- **What to do**
The material below must be retyped in full, with every line kept exactly as it is.
"""
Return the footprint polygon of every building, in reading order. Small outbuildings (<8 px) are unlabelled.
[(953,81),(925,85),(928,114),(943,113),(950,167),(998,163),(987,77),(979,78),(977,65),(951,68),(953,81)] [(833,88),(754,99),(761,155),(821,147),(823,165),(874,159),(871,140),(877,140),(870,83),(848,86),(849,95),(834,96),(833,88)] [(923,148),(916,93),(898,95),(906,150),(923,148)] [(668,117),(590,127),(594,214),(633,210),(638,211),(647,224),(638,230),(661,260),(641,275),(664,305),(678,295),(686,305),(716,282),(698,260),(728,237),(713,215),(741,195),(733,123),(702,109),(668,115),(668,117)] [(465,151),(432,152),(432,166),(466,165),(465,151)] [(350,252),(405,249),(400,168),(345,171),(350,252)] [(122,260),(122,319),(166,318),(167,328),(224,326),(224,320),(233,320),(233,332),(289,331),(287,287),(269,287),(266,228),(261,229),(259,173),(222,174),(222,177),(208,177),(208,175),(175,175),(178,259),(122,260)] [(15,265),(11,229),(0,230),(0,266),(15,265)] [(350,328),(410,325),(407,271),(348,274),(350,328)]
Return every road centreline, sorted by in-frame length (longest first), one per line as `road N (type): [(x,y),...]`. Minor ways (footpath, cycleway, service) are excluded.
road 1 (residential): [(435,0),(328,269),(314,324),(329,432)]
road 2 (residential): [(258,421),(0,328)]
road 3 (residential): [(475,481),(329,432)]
"""
- **Answer to this problem**
Return the footprint polygon of every building, in reading order. Small outbuildings (<8 px) are unlabelled.
[(953,81),(925,85),(928,114),(943,113),(950,167),(998,163),(987,77),(979,78),(977,65),(951,68),(953,81)] [(833,88),(754,99),(761,155),(821,147),(823,165),(874,159),(871,140),(877,140),(870,83),(848,86),(849,95),(834,96),(833,88)] [(923,148),(916,93),(898,95),(906,150),(923,148)] [(668,117),(590,127),(594,214),(633,210),(638,211),(647,224),(638,230),(661,260),(641,275),(664,305),(678,295),(686,305),(716,282),(698,260),(728,237),(713,215),(741,195),(733,123),(702,109),(668,115),(668,117)] [(465,151),(432,152),(432,166),(466,165),(465,151)] [(350,252),(405,249),(400,168),(345,171),(350,252)] [(122,260),(122,319),(166,318),(167,328),(224,326),(224,320),(233,320),(233,332),(289,331),(287,287),(269,287),(266,228),(261,229),(259,173),(222,174),(222,177),(208,177),(208,175),(175,175),(178,259),(122,260)] [(15,265),(11,229),(0,230),(0,266),(15,265)] [(350,328),(410,325),(407,271),(348,274),(350,328)]
Return every road centreline, sorted by in-frame length (longest first), one per line as `road N (type): [(x,y),...]`. Minor ways (footpath, cycleway, service) are excluded.
road 1 (residential): [(435,0),(328,269),(314,324),(329,432)]
road 2 (residential): [(258,421),(0,328)]
road 3 (residential): [(475,481),(329,432)]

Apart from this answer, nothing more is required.